→ SUPPLIED DATA:
▽

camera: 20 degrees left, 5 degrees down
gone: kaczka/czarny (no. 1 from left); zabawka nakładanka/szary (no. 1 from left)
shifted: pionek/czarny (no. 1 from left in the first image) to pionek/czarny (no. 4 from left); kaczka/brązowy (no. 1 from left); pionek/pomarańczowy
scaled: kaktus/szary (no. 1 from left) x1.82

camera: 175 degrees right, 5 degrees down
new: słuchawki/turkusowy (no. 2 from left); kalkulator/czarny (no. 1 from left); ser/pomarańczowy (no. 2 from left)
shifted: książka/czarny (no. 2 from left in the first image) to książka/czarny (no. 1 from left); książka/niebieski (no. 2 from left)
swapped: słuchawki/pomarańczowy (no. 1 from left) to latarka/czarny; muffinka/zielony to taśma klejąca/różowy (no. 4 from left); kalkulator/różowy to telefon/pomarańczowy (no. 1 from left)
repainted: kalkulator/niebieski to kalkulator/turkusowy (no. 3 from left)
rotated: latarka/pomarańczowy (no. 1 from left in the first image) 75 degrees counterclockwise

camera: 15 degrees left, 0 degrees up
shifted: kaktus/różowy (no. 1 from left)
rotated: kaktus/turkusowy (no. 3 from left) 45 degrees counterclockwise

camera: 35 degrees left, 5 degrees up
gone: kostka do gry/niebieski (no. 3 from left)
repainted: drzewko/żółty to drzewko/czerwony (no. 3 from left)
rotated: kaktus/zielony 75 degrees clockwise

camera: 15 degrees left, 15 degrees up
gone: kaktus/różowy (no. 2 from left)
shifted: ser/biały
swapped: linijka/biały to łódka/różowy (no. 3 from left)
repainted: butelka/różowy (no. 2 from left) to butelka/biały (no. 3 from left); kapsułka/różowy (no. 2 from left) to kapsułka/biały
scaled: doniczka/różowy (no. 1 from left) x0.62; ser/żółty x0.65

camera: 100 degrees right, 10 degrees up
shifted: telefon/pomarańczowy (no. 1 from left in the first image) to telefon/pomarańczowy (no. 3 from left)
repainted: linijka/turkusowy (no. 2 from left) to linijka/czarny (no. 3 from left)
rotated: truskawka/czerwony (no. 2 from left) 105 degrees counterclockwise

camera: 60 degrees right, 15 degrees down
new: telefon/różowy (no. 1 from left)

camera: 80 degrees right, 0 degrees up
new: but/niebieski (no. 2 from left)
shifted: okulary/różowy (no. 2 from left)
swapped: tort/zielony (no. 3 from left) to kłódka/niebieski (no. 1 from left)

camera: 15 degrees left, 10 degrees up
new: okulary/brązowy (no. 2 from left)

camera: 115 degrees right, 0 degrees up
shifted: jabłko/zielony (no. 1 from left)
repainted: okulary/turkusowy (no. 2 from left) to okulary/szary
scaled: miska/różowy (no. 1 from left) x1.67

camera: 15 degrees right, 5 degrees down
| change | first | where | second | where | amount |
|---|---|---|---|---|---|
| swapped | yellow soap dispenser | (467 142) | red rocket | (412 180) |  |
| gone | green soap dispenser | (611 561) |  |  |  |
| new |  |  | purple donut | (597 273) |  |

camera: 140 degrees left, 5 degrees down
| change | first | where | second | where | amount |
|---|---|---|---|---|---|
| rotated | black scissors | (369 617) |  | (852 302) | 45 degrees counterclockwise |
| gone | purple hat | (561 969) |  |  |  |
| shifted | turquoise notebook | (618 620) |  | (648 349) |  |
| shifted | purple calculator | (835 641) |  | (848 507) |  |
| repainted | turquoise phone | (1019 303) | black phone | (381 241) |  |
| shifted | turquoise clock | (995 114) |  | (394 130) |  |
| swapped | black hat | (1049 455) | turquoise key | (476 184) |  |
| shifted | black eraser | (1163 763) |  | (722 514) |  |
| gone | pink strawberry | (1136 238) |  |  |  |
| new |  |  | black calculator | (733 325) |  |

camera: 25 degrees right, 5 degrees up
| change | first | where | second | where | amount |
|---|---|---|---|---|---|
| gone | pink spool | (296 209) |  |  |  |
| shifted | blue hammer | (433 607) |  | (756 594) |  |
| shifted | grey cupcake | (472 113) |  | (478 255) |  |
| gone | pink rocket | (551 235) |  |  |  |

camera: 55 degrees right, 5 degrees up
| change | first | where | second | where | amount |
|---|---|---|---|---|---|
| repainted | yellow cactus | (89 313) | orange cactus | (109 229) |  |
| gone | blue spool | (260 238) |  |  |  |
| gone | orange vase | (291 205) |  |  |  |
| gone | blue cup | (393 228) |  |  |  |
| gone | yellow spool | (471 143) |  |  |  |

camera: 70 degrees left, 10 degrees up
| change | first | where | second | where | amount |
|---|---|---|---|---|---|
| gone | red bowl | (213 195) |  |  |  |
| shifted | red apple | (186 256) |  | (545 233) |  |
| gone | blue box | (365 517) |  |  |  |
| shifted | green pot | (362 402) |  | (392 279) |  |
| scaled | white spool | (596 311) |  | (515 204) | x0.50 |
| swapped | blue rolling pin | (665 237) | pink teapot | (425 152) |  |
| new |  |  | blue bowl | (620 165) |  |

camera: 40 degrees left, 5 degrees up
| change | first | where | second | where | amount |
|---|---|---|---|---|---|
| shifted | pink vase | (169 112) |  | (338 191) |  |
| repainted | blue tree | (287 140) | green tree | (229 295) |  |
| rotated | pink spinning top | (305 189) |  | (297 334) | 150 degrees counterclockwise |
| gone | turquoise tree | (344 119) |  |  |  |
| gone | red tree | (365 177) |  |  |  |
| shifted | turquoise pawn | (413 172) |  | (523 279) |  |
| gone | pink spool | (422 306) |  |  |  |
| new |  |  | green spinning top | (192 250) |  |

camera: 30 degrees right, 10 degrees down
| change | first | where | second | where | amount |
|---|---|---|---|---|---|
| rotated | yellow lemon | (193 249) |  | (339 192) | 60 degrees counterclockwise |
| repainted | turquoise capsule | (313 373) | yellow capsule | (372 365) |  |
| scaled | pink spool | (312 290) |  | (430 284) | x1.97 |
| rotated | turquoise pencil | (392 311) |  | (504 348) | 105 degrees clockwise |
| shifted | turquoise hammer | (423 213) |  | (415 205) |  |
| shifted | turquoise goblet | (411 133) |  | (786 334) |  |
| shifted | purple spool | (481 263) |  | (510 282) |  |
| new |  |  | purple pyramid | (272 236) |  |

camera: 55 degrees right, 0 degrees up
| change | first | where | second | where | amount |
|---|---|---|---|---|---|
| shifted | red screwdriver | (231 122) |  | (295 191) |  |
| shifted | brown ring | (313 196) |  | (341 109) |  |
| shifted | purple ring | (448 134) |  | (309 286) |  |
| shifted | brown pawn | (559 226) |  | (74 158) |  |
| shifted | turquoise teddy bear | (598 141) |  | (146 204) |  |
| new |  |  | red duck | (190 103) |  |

△

→ ASSIGNMENT:
Wherever the line holding "turquoise notebook |" falls in the entries above, copy exactly from it through the line holding "swapped | blue", inclusive, and add nothing.

→ ANSWER BELOW:
| shifted | turquoise notebook | (618 620) |  | (648 349) |  |
| shifted | purple calculator | (835 641) |  | (848 507) |  |
| repainted | turquoise phone | (1019 303) | black phone | (381 241) |  |
| shifted | turquoise clock | (995 114) |  | (394 130) |  |
| swapped | black hat | (1049 455) | turquoise key | (476 184) |  |
| shifted | black eraser | (1163 763) |  | (722 514) |  |
| gone | pink strawberry | (1136 238) |  |  |  |
| new |  |  | black calculator | (733 325) |  |

camera: 25 degrees right, 5 degrees up
| change | first | where | second | where | amount |
|---|---|---|---|---|---|
| gone | pink spool | (296 209) |  |  |  |
| shifted | blue hammer | (433 607) |  | (756 594) |  |
| shifted | grey cupcake | (472 113) |  | (478 255) |  |
| gone | pink rocket | (551 235) |  |  |  |

camera: 55 degrees right, 5 degrees up
| change | first | where | second | where | amount |
|---|---|---|---|---|---|
| repainted | yellow cactus | (89 313) | orange cactus | (109 229) |  |
| gone | blue spool | (260 238) |  |  |  |
| gone | orange vase | (291 205) |  |  |  |
| gone | blue cup | (393 228) |  |  |  |
| gone | yellow spool | (471 143) |  |  |  |

camera: 70 degrees left, 10 degrees up
| change | first | where | second | where | amount |
|---|---|---|---|---|---|
| gone | red bowl | (213 195) |  |  |  |
| shifted | red apple | (186 256) |  | (545 233) |  |
| gone | blue box | (365 517) |  |  |  |
| shifted | green pot | (362 402) |  | (392 279) |  |
| scaled | white spool | (596 311) |  | (515 204) | x0.50 |
| swapped | blue rolling pin | (665 237) | pink teapot | (425 152) |  |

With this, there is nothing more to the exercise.